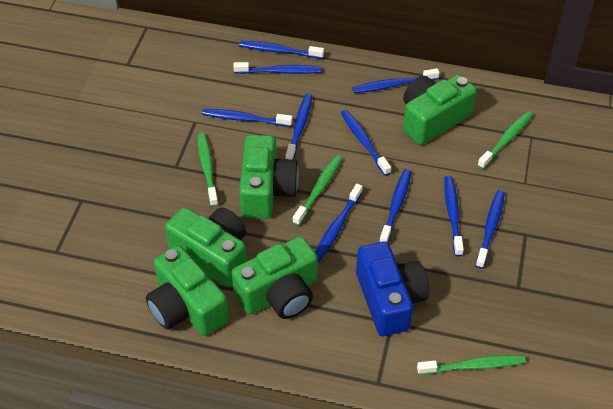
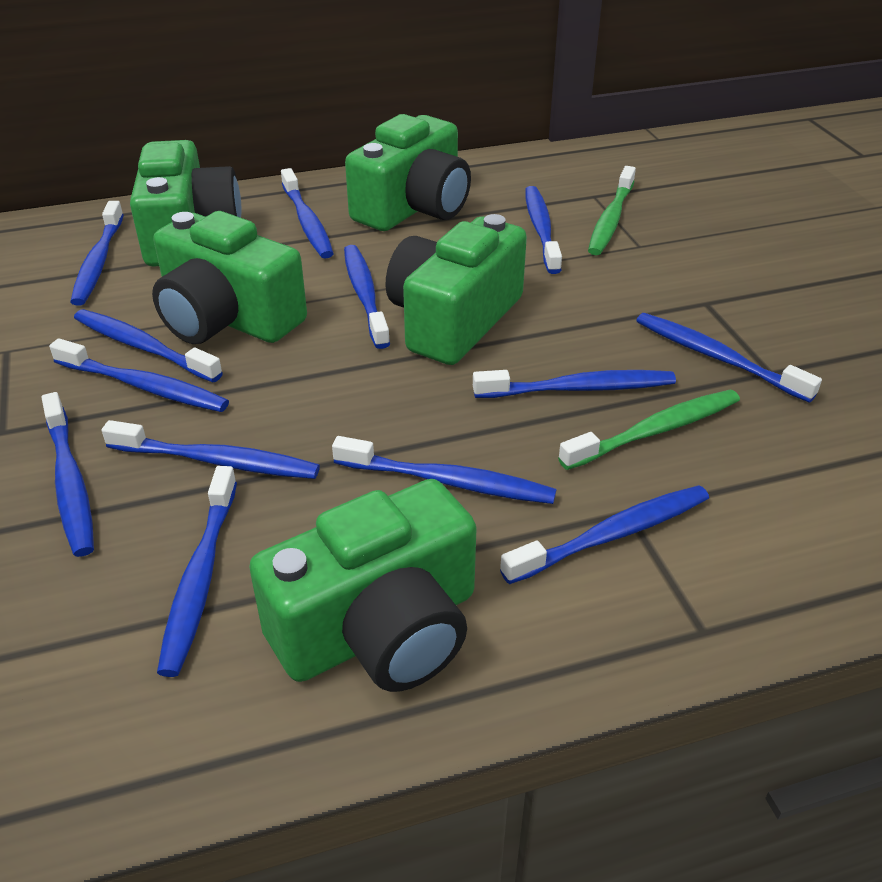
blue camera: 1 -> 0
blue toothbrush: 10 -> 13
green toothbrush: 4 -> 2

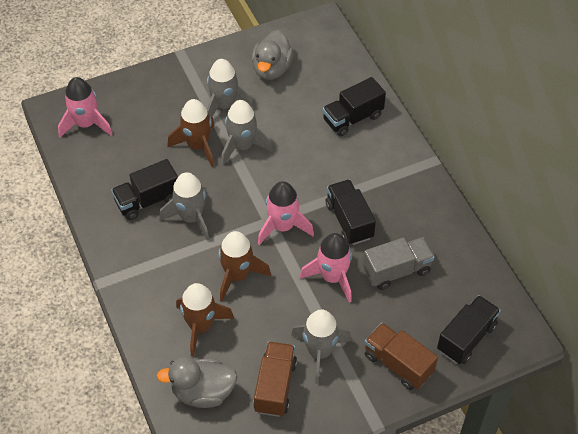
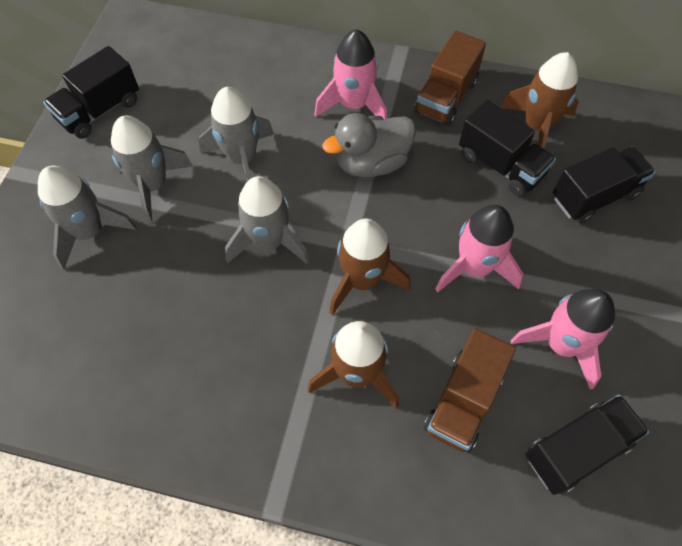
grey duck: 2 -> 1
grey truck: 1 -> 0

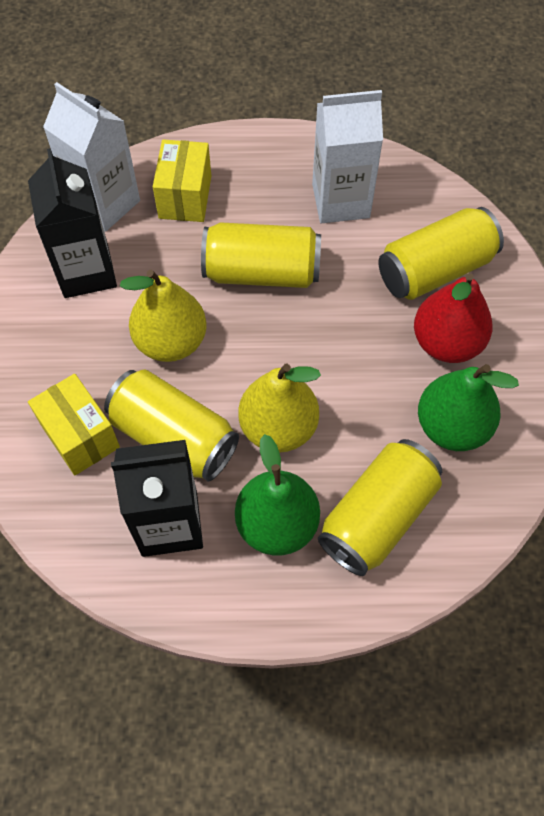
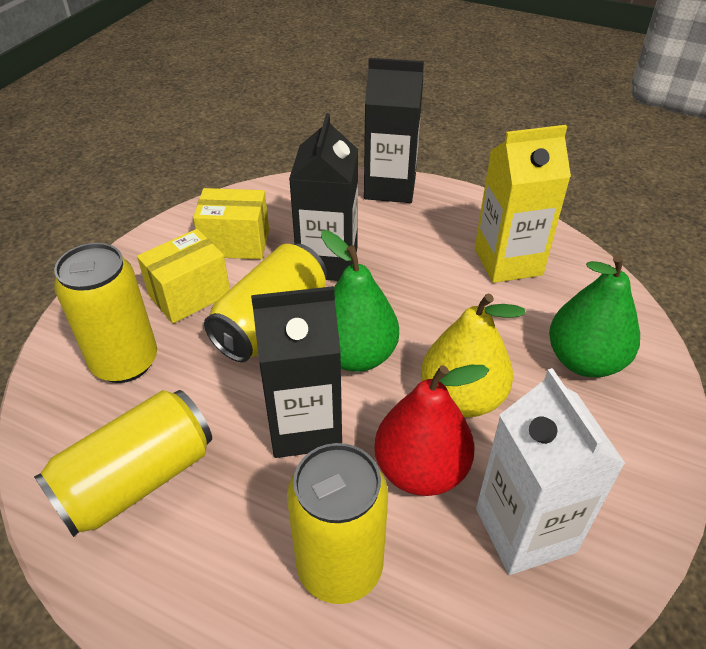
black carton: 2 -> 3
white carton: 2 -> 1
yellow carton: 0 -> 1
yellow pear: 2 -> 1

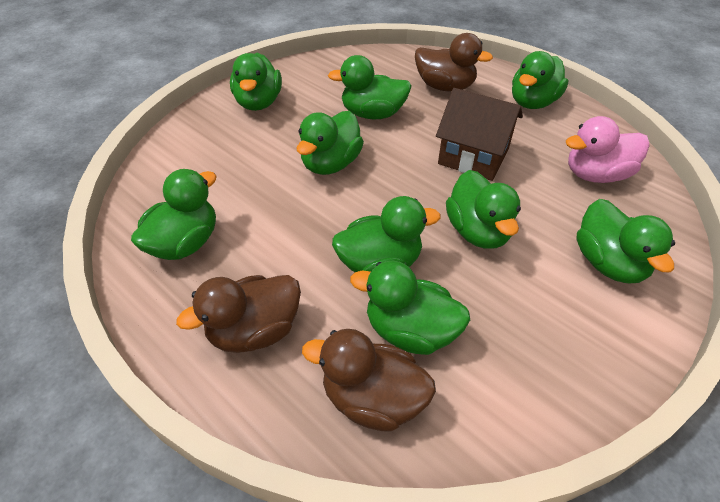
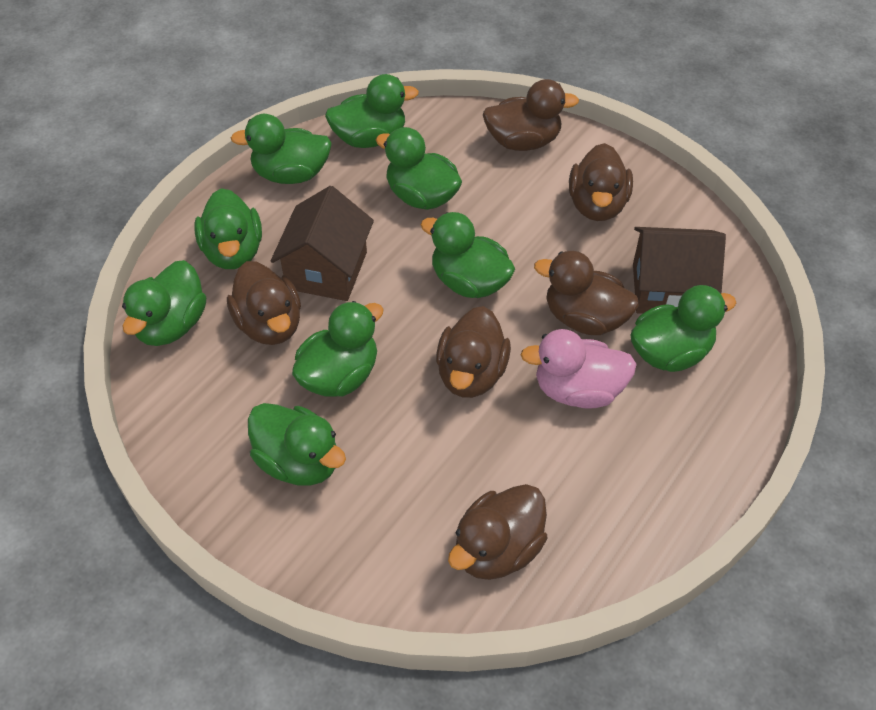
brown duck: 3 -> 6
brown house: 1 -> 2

+ + + +

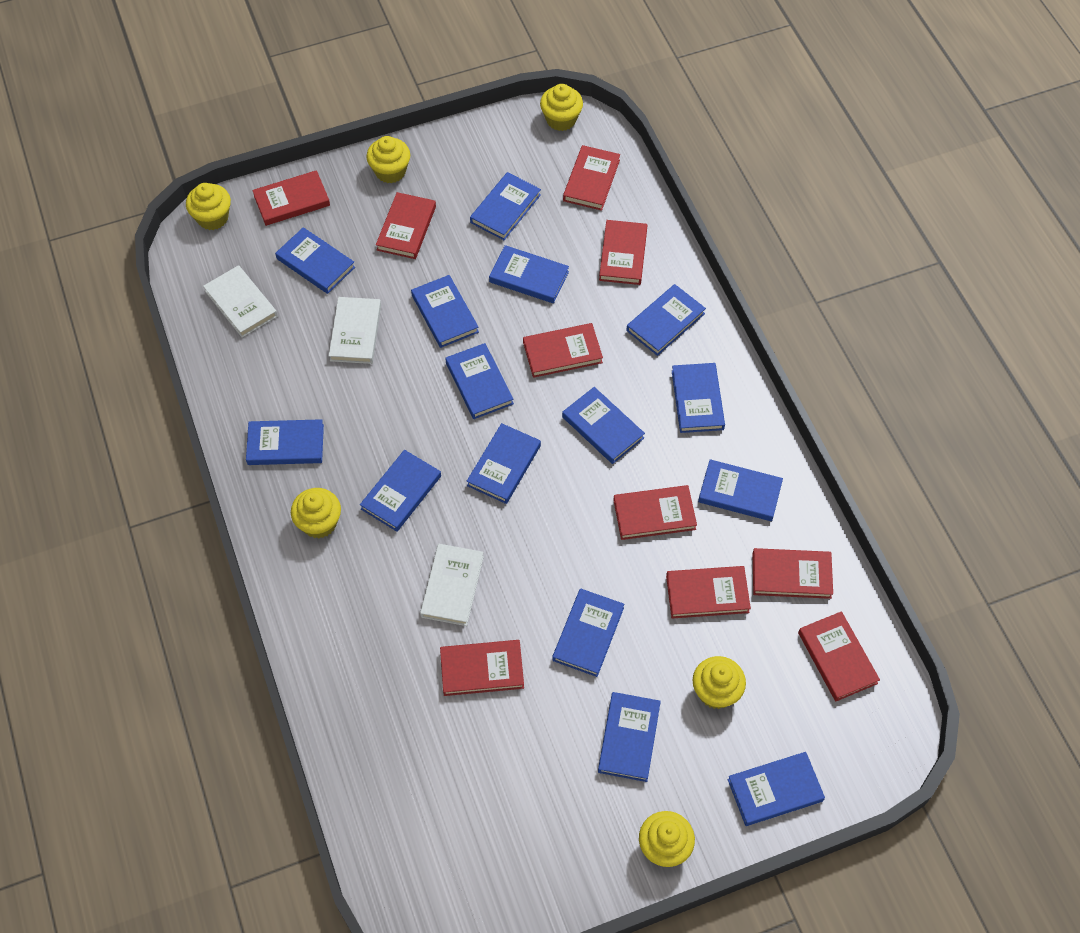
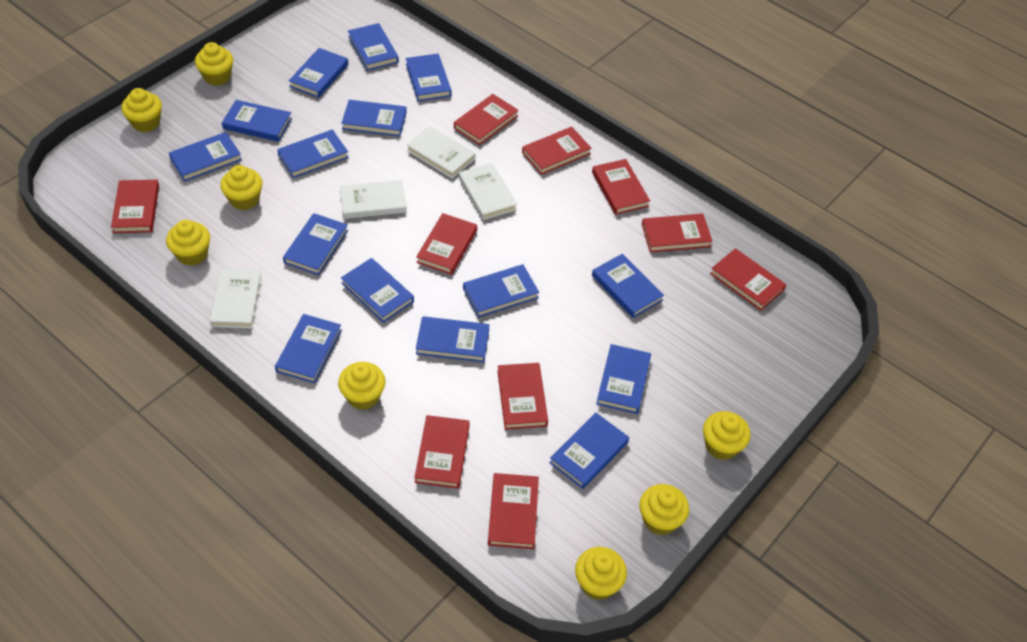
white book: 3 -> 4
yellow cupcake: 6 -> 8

+ + + +

Report, for the data above, every line in which the string "blue" appears.

■ SOLUTION
blue camera: 1 -> 0
blue toothbrush: 10 -> 13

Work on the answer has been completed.